» WHAT IS NEEDED
Provide again, from the entries below, every line from the one containing "none -> blue shoe [581,202,644,286]" through the one containing "pink eraser [820,482,886,545]", exactly as written, and no other line.

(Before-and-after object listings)
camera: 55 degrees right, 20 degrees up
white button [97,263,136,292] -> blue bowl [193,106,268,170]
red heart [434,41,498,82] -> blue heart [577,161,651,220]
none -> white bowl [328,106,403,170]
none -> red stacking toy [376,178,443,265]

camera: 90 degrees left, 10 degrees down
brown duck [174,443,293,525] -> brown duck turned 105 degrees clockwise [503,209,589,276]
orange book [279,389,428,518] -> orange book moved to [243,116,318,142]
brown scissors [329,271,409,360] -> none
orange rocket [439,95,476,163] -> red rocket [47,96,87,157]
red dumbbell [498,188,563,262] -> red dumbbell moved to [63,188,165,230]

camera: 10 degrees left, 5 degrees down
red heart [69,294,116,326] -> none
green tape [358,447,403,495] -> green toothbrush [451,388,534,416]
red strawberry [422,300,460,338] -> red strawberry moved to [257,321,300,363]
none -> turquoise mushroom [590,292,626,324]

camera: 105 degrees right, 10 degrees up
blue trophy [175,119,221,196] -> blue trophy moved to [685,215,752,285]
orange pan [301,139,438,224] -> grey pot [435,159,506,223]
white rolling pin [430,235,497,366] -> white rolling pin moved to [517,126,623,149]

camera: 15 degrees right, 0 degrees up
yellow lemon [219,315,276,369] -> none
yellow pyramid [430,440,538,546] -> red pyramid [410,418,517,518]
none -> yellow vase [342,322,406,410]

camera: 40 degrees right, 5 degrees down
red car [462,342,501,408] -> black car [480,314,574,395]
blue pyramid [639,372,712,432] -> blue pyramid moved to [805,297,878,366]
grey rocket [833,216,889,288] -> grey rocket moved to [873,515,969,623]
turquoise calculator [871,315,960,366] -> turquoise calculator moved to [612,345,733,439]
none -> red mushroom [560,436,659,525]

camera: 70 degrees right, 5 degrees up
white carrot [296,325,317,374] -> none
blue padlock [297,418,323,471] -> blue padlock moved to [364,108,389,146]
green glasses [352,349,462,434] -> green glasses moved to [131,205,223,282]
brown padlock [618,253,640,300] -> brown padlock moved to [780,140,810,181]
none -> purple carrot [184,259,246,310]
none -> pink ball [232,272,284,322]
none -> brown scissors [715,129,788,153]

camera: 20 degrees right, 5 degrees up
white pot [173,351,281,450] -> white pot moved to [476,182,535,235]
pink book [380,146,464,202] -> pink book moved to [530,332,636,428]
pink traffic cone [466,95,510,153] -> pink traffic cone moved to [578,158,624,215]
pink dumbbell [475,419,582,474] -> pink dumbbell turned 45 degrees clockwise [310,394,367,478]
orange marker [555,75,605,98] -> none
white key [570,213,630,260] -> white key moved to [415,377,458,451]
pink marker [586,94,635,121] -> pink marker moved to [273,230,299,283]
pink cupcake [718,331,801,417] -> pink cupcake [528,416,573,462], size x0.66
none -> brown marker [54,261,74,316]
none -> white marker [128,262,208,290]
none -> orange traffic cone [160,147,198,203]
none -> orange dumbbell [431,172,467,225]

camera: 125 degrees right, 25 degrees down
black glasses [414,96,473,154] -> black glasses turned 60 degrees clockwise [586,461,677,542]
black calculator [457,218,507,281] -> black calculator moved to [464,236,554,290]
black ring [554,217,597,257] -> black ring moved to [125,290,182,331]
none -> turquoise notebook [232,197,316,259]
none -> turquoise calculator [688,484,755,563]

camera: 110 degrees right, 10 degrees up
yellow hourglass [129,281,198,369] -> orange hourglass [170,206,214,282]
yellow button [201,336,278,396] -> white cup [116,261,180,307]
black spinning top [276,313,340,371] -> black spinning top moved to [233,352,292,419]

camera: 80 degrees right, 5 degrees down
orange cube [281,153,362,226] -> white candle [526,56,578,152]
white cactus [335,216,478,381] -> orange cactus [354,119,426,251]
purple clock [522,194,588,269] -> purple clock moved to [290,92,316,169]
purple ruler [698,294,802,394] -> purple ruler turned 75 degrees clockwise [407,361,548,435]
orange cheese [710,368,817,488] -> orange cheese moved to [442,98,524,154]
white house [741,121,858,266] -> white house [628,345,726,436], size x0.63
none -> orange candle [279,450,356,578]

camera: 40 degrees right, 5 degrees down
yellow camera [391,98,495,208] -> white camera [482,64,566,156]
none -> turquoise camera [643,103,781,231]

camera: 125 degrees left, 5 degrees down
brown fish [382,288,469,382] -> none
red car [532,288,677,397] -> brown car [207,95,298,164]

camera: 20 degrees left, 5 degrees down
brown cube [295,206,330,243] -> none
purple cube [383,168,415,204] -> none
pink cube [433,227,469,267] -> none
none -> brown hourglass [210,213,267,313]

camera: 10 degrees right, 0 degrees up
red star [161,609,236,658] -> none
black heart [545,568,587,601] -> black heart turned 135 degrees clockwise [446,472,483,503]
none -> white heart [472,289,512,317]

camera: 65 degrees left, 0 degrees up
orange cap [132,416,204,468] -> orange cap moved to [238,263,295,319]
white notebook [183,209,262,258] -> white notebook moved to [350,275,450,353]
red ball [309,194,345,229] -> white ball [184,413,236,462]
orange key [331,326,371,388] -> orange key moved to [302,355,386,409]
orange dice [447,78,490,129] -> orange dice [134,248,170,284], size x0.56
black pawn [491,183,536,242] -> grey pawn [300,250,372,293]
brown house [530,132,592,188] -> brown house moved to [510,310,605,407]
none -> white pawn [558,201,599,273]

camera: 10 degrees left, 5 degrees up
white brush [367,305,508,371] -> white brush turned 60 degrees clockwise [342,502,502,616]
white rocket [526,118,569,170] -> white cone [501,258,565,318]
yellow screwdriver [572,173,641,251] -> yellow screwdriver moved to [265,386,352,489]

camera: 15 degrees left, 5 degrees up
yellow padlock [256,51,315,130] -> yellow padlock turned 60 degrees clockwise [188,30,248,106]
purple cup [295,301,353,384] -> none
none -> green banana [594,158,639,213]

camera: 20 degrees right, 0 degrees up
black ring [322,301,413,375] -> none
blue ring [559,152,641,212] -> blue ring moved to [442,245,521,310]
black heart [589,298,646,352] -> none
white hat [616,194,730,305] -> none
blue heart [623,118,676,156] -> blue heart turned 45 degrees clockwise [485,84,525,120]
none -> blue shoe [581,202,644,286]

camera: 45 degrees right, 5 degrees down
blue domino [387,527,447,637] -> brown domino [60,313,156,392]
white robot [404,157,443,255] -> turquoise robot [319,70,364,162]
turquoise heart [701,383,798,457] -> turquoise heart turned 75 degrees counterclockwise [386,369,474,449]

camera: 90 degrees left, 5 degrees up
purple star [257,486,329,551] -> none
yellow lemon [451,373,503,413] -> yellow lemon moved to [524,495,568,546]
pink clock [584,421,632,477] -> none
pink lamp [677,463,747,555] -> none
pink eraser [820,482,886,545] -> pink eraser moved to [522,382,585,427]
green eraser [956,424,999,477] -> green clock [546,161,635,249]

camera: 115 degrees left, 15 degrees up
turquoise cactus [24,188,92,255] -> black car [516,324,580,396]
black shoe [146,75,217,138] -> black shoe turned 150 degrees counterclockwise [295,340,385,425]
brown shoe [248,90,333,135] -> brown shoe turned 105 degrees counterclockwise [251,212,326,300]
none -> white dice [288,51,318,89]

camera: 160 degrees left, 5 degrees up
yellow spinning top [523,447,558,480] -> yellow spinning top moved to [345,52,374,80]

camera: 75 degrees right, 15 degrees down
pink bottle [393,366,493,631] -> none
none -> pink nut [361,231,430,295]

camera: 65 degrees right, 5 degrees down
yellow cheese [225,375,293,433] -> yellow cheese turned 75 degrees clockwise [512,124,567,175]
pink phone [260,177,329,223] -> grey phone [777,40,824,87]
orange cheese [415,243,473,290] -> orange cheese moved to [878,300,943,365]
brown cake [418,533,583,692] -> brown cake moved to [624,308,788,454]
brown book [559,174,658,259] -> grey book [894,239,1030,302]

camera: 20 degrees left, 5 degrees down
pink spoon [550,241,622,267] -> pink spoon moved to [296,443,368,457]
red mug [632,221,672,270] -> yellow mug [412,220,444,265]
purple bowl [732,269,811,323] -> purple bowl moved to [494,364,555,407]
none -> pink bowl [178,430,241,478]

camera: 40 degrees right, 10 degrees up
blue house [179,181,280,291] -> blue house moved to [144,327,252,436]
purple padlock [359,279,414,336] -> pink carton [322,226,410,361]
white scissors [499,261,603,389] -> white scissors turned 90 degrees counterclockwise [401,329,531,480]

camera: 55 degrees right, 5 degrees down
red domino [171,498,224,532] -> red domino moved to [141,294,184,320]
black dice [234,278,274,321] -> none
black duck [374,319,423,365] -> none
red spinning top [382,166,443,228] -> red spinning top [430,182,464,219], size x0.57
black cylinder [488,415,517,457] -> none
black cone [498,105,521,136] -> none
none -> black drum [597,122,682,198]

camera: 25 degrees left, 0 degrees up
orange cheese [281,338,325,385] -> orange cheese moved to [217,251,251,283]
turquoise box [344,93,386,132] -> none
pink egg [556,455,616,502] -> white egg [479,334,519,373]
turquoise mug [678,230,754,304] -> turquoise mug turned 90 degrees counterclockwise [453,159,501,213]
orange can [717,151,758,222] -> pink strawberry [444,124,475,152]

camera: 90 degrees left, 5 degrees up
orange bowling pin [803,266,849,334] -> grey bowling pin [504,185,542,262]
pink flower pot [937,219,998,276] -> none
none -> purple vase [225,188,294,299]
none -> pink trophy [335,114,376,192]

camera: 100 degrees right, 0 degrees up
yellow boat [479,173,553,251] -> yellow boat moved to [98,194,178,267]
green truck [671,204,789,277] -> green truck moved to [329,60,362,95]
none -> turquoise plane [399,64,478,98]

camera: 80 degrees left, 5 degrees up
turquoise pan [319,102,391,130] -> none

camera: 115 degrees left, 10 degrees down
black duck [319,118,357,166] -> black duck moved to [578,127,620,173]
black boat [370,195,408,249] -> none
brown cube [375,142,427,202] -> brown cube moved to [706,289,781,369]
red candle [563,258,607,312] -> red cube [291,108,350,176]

» RESPONSE BELOW
none -> blue shoe [581,202,644,286]

camera: 45 degrees right, 5 degrees down
blue domino [387,527,447,637] -> brown domino [60,313,156,392]
white robot [404,157,443,255] -> turquoise robot [319,70,364,162]
turquoise heart [701,383,798,457] -> turquoise heart turned 75 degrees counterclockwise [386,369,474,449]

camera: 90 degrees left, 5 degrees up
purple star [257,486,329,551] -> none
yellow lemon [451,373,503,413] -> yellow lemon moved to [524,495,568,546]
pink clock [584,421,632,477] -> none
pink lamp [677,463,747,555] -> none
pink eraser [820,482,886,545] -> pink eraser moved to [522,382,585,427]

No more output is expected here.